Work to be completed: Extract every line of the items below verbatim, with no changes to wording, numbers, or punctuation.

*** Opening Provided records ***

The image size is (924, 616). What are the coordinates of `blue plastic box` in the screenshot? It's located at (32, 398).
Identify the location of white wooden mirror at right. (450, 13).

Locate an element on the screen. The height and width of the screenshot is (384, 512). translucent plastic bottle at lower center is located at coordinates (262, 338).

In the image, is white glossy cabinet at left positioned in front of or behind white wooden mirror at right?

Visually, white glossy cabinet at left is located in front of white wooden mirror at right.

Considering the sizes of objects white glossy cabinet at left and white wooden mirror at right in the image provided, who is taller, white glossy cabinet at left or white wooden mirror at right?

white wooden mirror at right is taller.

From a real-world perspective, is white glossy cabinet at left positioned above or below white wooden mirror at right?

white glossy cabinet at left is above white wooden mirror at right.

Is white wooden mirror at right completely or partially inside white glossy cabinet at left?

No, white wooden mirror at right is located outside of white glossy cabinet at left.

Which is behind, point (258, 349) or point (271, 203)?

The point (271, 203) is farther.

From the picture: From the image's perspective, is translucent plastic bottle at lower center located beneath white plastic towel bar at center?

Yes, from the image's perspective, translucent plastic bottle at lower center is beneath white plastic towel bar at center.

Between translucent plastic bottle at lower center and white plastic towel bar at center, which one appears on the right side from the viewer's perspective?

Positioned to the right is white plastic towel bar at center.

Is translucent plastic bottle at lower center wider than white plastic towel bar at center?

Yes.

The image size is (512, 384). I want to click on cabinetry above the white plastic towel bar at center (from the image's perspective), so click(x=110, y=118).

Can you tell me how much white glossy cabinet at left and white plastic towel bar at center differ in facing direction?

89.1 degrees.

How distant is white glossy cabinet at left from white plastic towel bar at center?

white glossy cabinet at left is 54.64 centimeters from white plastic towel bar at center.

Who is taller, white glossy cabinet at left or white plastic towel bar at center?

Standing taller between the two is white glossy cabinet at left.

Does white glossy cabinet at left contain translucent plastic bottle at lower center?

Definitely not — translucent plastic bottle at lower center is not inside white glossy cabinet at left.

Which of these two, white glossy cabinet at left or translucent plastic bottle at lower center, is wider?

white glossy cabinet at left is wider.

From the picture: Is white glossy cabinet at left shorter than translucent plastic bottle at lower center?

*** Closing Provided records ***

Reply:
The image size is (924, 616). What are the coordinates of `blue plastic box` in the screenshot? It's located at (32, 398).
Identify the location of white wooden mirror at right. (450, 13).

Locate an element on the screen. The height and width of the screenshot is (384, 512). translucent plastic bottle at lower center is located at coordinates (262, 338).

In the image, is white glossy cabinet at left positioned in front of or behind white wooden mirror at right?

Visually, white glossy cabinet at left is located in front of white wooden mirror at right.

Considering the sizes of objects white glossy cabinet at left and white wooden mirror at right in the image provided, who is taller, white glossy cabinet at left or white wooden mirror at right?

white wooden mirror at right is taller.

From a real-world perspective, is white glossy cabinet at left positioned above or below white wooden mirror at right?

white glossy cabinet at left is above white wooden mirror at right.

Is white wooden mirror at right completely or partially inside white glossy cabinet at left?

No, white wooden mirror at right is located outside of white glossy cabinet at left.

Which is behind, point (258, 349) or point (271, 203)?

The point (271, 203) is farther.

From the picture: From the image's perspective, is translucent plastic bottle at lower center located beneath white plastic towel bar at center?

Yes, from the image's perspective, translucent plastic bottle at lower center is beneath white plastic towel bar at center.

Between translucent plastic bottle at lower center and white plastic towel bar at center, which one appears on the right side from the viewer's perspective?

Positioned to the right is white plastic towel bar at center.

Is translucent plastic bottle at lower center wider than white plastic towel bar at center?

Yes.

The image size is (512, 384). I want to click on cabinetry above the white plastic towel bar at center (from the image's perspective), so click(x=110, y=118).

Can you tell me how much white glossy cabinet at left and white plastic towel bar at center differ in facing direction?

89.1 degrees.

How distant is white glossy cabinet at left from white plastic towel bar at center?

white glossy cabinet at left is 54.64 centimeters from white plastic towel bar at center.

Who is taller, white glossy cabinet at left or white plastic towel bar at center?

Standing taller between the two is white glossy cabinet at left.

Does white glossy cabinet at left contain translucent plastic bottle at lower center?

Definitely not — translucent plastic bottle at lower center is not inside white glossy cabinet at left.

Which of these two, white glossy cabinet at left or translucent plastic bottle at lower center, is wider?

white glossy cabinet at left is wider.

From the picture: Is white glossy cabinet at left shorter than translucent plastic bottle at lower center?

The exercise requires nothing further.